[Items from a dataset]
--- START ---
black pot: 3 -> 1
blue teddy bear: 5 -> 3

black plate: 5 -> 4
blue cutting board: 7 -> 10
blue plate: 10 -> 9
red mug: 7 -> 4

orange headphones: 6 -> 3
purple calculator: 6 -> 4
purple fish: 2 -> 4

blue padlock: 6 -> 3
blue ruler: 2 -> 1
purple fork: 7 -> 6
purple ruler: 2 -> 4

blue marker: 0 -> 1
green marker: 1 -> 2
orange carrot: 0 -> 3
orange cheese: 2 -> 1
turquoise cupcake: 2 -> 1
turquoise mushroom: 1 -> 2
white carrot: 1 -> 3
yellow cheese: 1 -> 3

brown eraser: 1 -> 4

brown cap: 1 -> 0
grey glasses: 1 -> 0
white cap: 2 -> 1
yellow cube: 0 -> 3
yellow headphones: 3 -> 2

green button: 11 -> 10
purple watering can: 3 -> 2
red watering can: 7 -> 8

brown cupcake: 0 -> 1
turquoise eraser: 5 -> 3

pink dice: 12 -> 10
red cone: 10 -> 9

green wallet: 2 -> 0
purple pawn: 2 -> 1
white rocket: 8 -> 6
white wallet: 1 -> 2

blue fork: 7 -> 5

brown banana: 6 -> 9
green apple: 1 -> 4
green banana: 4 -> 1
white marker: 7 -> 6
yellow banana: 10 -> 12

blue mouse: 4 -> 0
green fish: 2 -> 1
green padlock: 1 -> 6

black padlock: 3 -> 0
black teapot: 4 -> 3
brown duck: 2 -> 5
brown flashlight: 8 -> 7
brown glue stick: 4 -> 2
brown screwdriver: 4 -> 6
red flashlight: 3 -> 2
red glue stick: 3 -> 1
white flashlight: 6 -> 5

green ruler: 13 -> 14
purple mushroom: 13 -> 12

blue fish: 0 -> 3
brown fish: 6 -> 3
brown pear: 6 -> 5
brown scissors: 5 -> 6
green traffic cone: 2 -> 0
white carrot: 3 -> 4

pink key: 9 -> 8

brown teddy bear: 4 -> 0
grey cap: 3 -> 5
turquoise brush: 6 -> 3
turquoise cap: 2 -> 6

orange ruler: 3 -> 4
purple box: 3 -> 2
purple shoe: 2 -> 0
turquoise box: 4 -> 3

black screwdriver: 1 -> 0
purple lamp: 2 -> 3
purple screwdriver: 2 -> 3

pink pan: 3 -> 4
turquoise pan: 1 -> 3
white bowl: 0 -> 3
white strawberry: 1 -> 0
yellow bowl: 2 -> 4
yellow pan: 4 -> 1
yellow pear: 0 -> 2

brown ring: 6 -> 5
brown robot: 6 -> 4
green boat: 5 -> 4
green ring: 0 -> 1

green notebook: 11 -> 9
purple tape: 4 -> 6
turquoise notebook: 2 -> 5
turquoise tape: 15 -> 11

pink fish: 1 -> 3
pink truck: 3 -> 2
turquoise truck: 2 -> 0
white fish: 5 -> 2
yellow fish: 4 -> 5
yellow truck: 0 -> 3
--- END ---
### Your instructions
Give back the records above, character for character.

### Output for this task
black pot: 3 -> 1
blue teddy bear: 5 -> 3

black plate: 5 -> 4
blue cutting board: 7 -> 10
blue plate: 10 -> 9
red mug: 7 -> 4

orange headphones: 6 -> 3
purple calculator: 6 -> 4
purple fish: 2 -> 4

blue padlock: 6 -> 3
blue ruler: 2 -> 1
purple fork: 7 -> 6
purple ruler: 2 -> 4

blue marker: 0 -> 1
green marker: 1 -> 2
orange carrot: 0 -> 3
orange cheese: 2 -> 1
turquoise cupcake: 2 -> 1
turquoise mushroom: 1 -> 2
white carrot: 1 -> 3
yellow cheese: 1 -> 3

brown eraser: 1 -> 4

brown cap: 1 -> 0
grey glasses: 1 -> 0
white cap: 2 -> 1
yellow cube: 0 -> 3
yellow headphones: 3 -> 2

green button: 11 -> 10
purple watering can: 3 -> 2
red watering can: 7 -> 8

brown cupcake: 0 -> 1
turquoise eraser: 5 -> 3

pink dice: 12 -> 10
red cone: 10 -> 9

green wallet: 2 -> 0
purple pawn: 2 -> 1
white rocket: 8 -> 6
white wallet: 1 -> 2

blue fork: 7 -> 5

brown banana: 6 -> 9
green apple: 1 -> 4
green banana: 4 -> 1
white marker: 7 -> 6
yellow banana: 10 -> 12

blue mouse: 4 -> 0
green fish: 2 -> 1
green padlock: 1 -> 6

black padlock: 3 -> 0
black teapot: 4 -> 3
brown duck: 2 -> 5
brown flashlight: 8 -> 7
brown glue stick: 4 -> 2
brown screwdriver: 4 -> 6
red flashlight: 3 -> 2
red glue stick: 3 -> 1
white flashlight: 6 -> 5

green ruler: 13 -> 14
purple mushroom: 13 -> 12

blue fish: 0 -> 3
brown fish: 6 -> 3
brown pear: 6 -> 5
brown scissors: 5 -> 6
green traffic cone: 2 -> 0
white carrot: 3 -> 4

pink key: 9 -> 8

brown teddy bear: 4 -> 0
grey cap: 3 -> 5
turquoise brush: 6 -> 3
turquoise cap: 2 -> 6

orange ruler: 3 -> 4
purple box: 3 -> 2
purple shoe: 2 -> 0
turquoise box: 4 -> 3

black screwdriver: 1 -> 0
purple lamp: 2 -> 3
purple screwdriver: 2 -> 3

pink pan: 3 -> 4
turquoise pan: 1 -> 3
white bowl: 0 -> 3
white strawberry: 1 -> 0
yellow bowl: 2 -> 4
yellow pan: 4 -> 1
yellow pear: 0 -> 2

brown ring: 6 -> 5
brown robot: 6 -> 4
green boat: 5 -> 4
green ring: 0 -> 1

green notebook: 11 -> 9
purple tape: 4 -> 6
turquoise notebook: 2 -> 5
turquoise tape: 15 -> 11

pink fish: 1 -> 3
pink truck: 3 -> 2
turquoise truck: 2 -> 0
white fish: 5 -> 2
yellow fish: 4 -> 5
yellow truck: 0 -> 3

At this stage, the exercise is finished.